TASK INPUTS
——————————

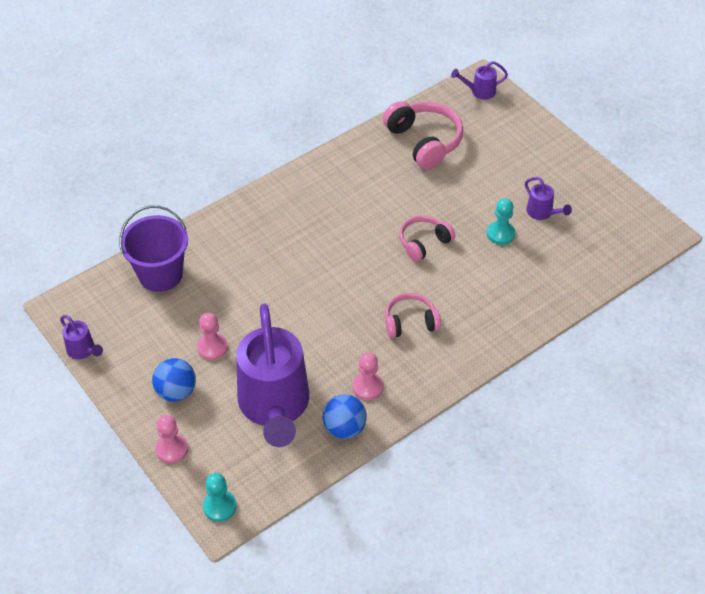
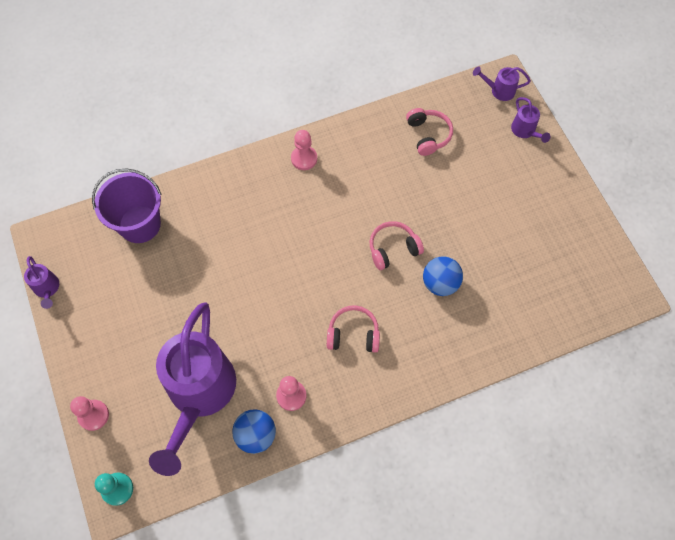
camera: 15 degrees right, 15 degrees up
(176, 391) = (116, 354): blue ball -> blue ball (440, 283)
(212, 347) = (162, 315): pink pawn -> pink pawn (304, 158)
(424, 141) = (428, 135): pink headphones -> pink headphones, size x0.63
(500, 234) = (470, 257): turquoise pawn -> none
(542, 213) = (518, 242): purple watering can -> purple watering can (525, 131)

——————————

EXERCISE BRIEF
The lines to copy are those in the records above containing the word "pink".

SOLUTION
(212, 347) = (162, 315): pink pawn -> pink pawn (304, 158)
(424, 141) = (428, 135): pink headphones -> pink headphones, size x0.63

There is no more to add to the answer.